EXERCISE PROMPT.
Please restate every line below exactly, without any pictures.

DATA BLOCK.
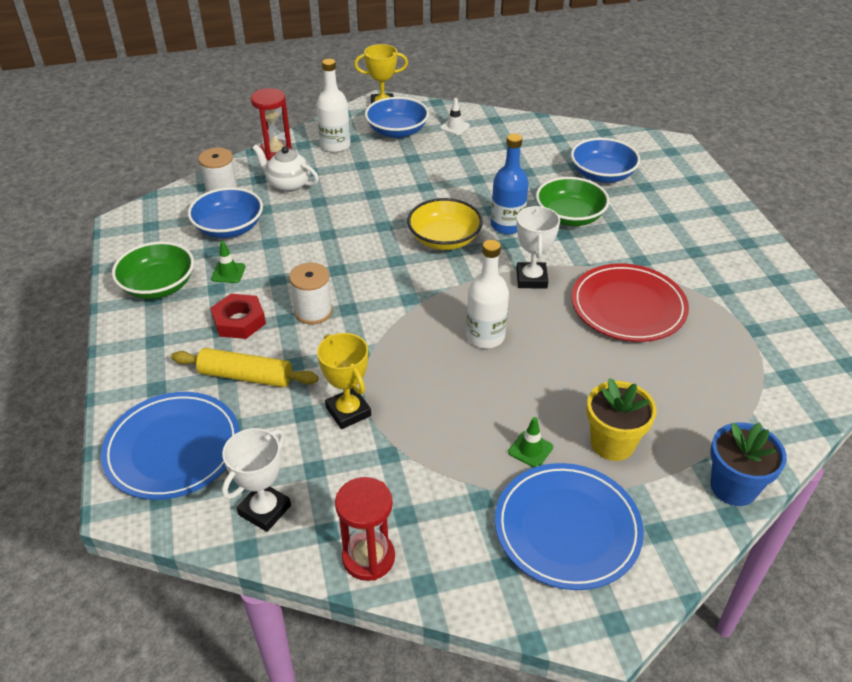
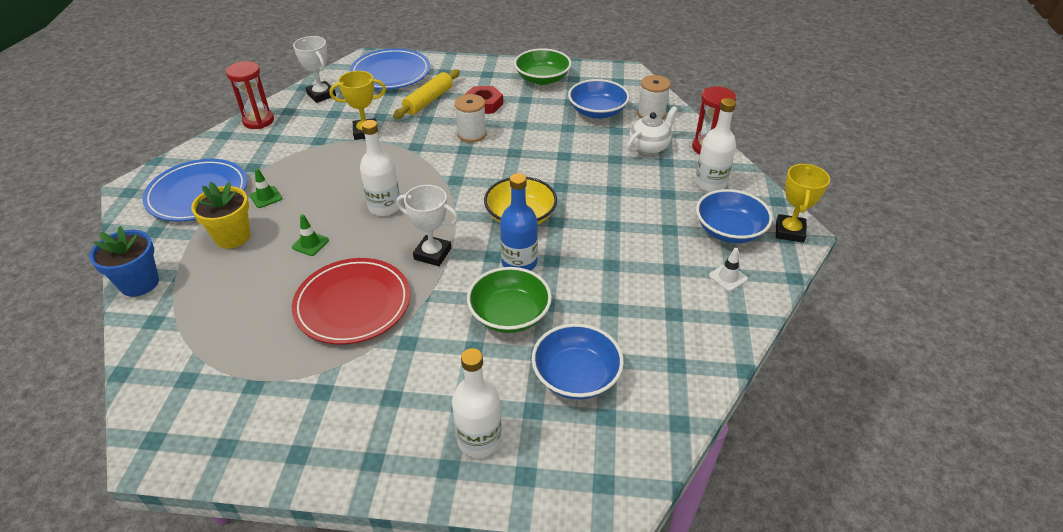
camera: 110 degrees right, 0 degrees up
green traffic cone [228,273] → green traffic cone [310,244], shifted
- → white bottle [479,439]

ANSWER TO THE EXERCISE.
camera: 110 degrees right, 0 degrees up
green traffic cone [228,273] → green traffic cone [310,244], shifted
- → white bottle [479,439]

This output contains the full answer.